Task details: Please output the lines shown below exactly as they appear.

Collected data:
····················
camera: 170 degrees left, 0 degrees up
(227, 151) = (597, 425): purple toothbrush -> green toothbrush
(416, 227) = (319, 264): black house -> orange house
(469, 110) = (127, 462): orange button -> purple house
····················
Exercise answer:
camera: 170 degrees left, 0 degrees up
(227, 151) = (597, 425): purple toothbrush -> green toothbrush
(416, 227) = (319, 264): black house -> orange house
(469, 110) = (127, 462): orange button -> purple house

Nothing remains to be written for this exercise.